### Brief
From the line below that contains "pink clock (228,275)" to the line that contains "camera: 70 degrees left, 0 degrees up", repeat every line exactly, both ends included, and nothing else.

### Data shown
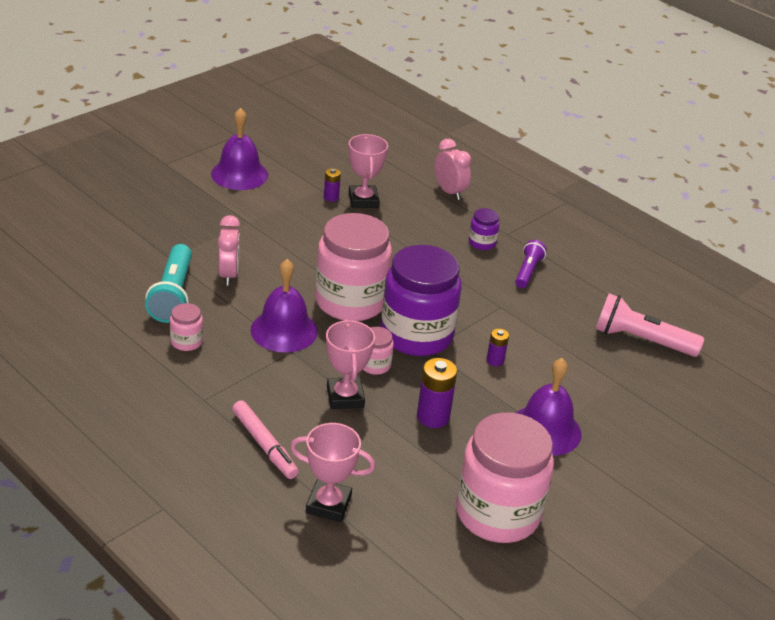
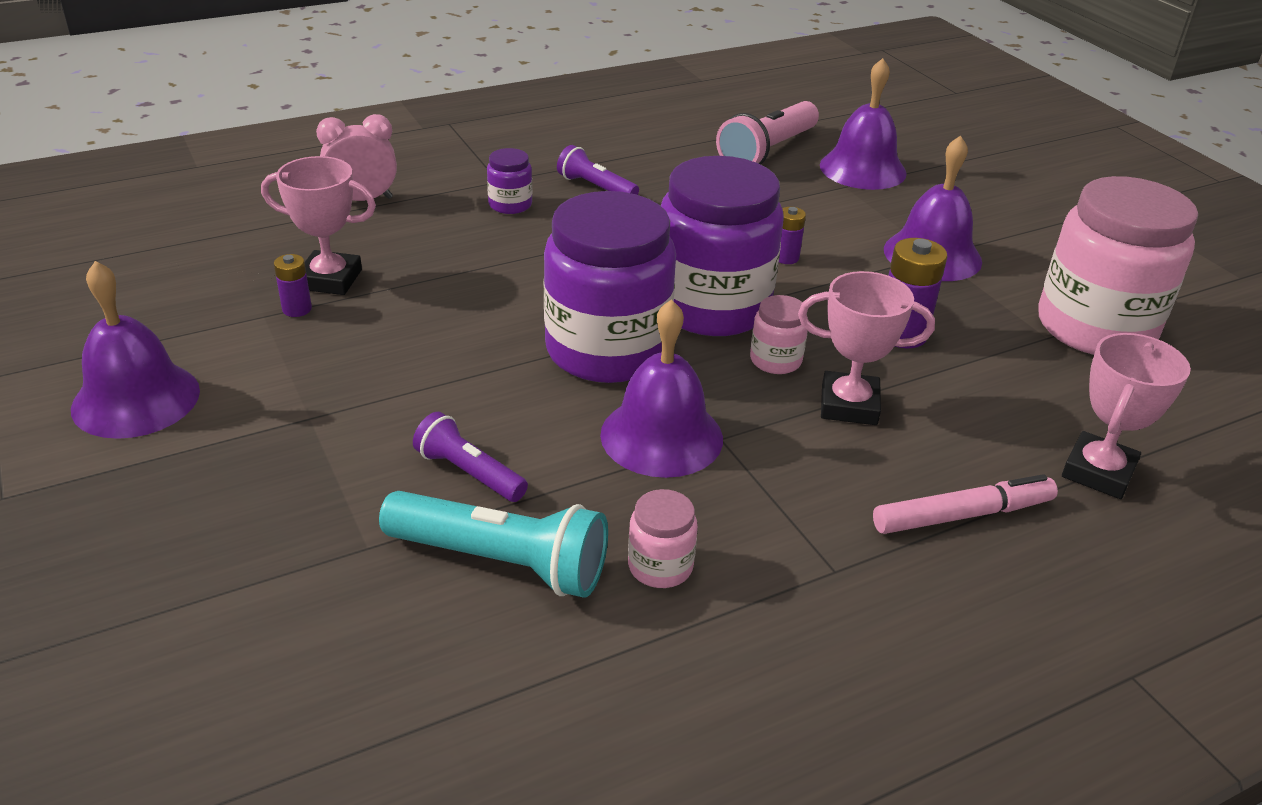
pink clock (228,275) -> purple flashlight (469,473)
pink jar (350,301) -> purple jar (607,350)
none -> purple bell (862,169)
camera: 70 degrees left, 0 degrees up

---

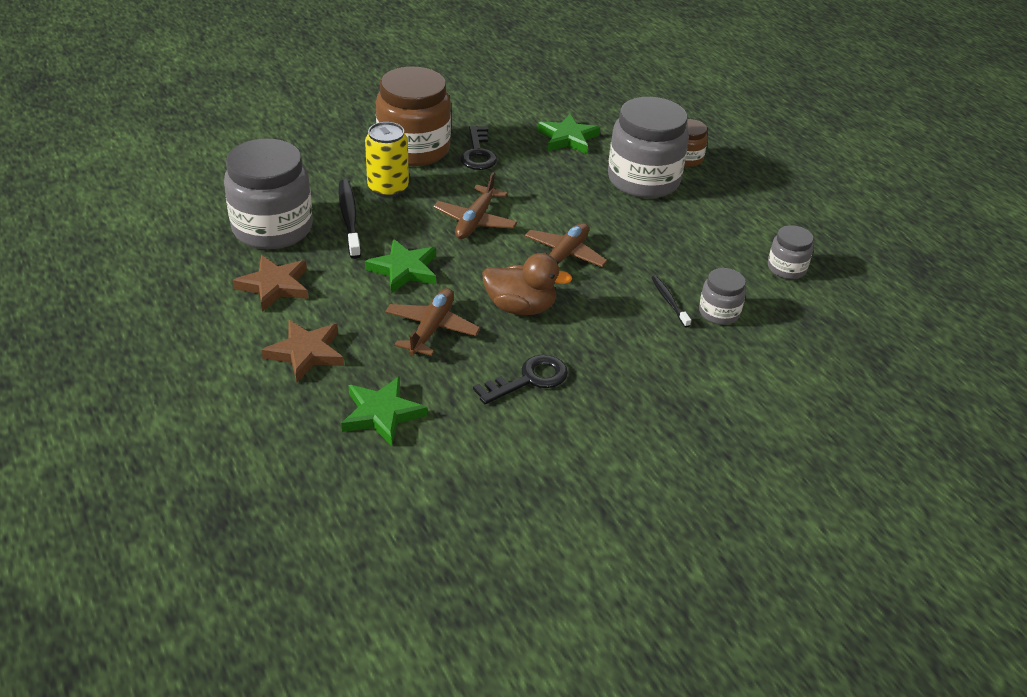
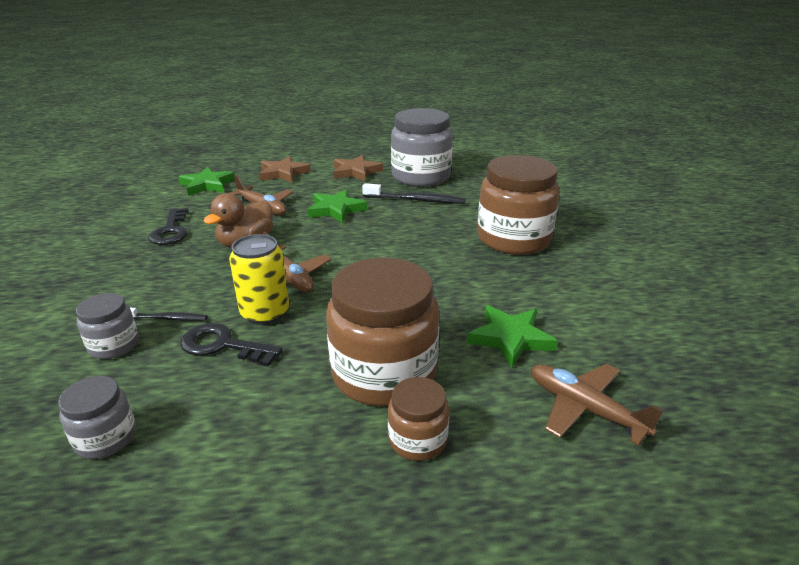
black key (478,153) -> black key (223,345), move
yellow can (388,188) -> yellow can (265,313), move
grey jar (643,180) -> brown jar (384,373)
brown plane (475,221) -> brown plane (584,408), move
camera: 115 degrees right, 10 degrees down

### Written reply
pink clock (228,275) -> purple flashlight (469,473)
pink jar (350,301) -> purple jar (607,350)
none -> purple bell (862,169)
camera: 70 degrees left, 0 degrees up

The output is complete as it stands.